- _Work instruction_
The following data is to be repeated exactly, its pictures excluded.

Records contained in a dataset
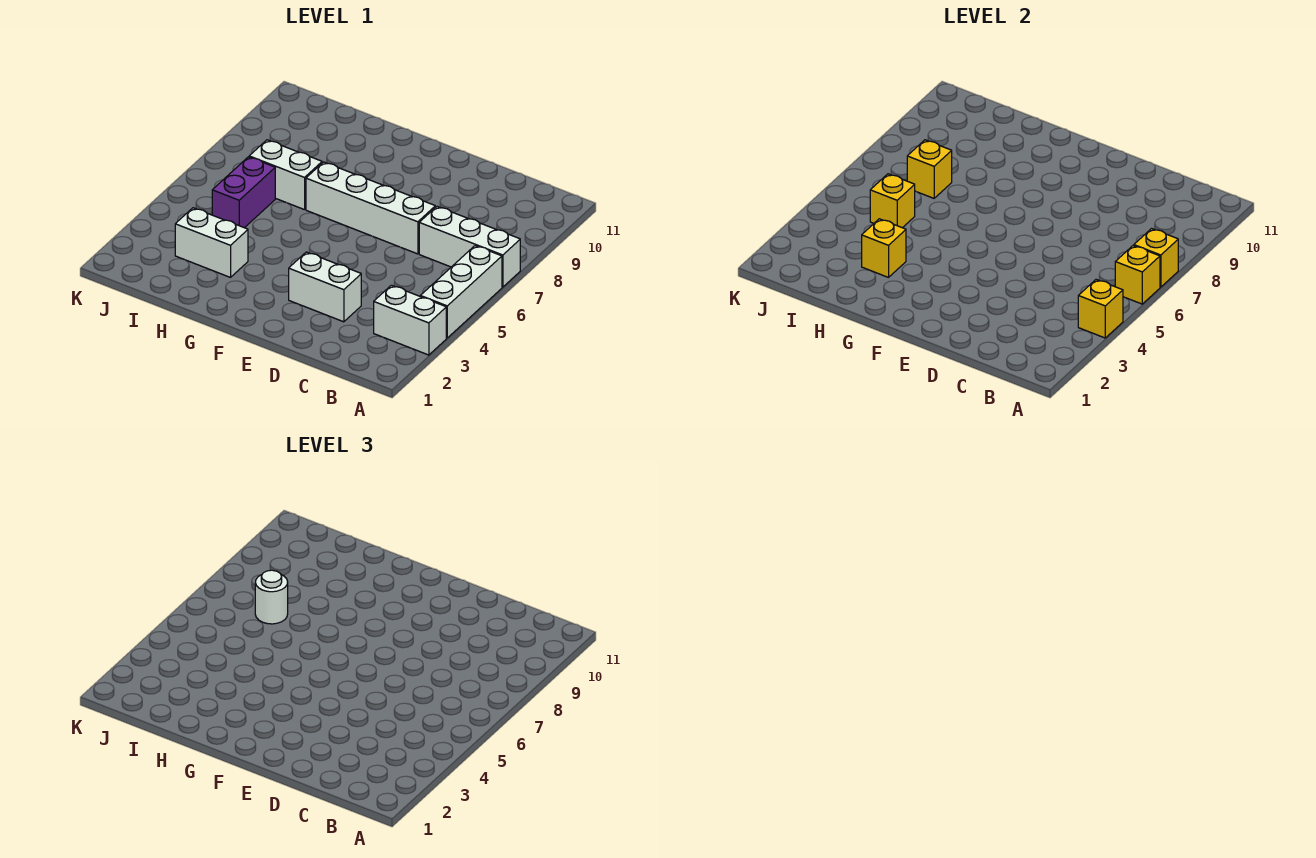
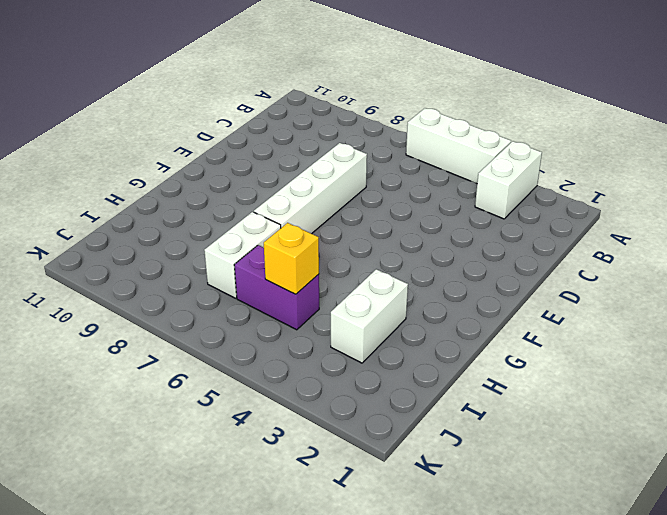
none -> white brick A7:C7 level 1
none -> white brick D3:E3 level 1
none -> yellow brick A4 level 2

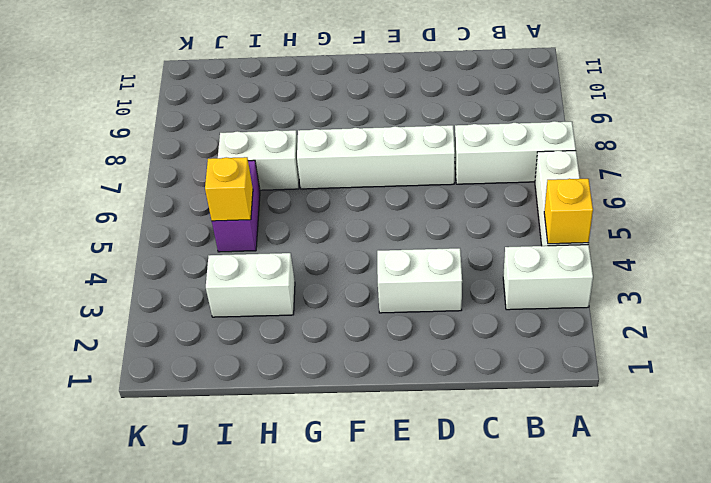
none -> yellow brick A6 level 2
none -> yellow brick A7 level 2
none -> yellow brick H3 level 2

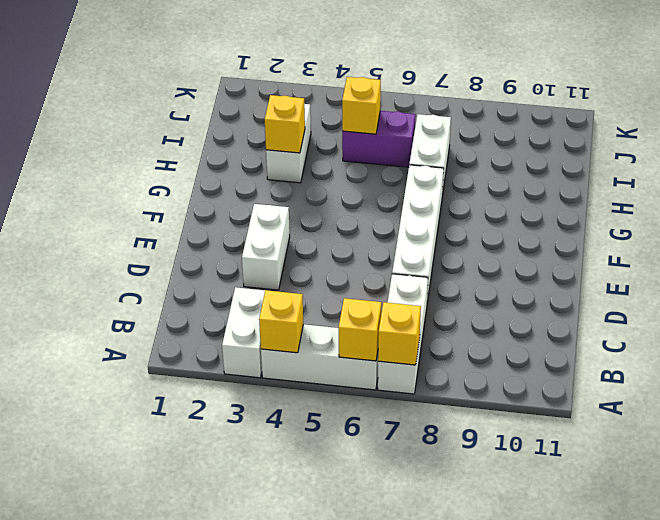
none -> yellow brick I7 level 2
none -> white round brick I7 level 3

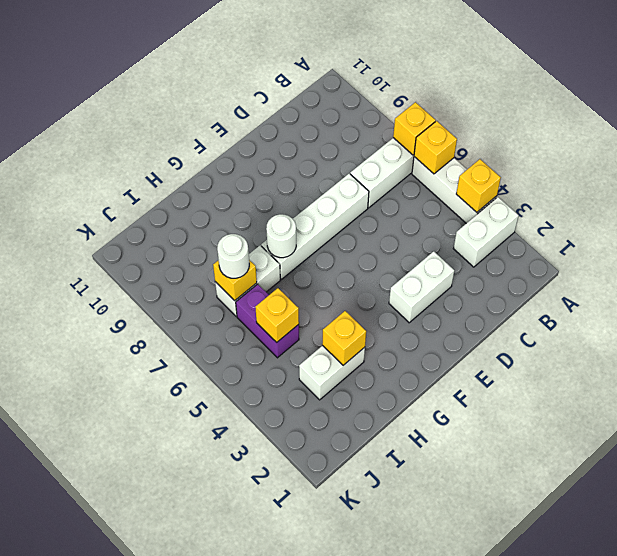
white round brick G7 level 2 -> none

- _The answer_
none -> white brick A7:C7 level 1
none -> white brick D3:E3 level 1
none -> yellow brick A4 level 2

none -> yellow brick A6 level 2
none -> yellow brick A7 level 2
none -> yellow brick H3 level 2

none -> yellow brick I7 level 2
none -> white round brick I7 level 3

white round brick G7 level 2 -> none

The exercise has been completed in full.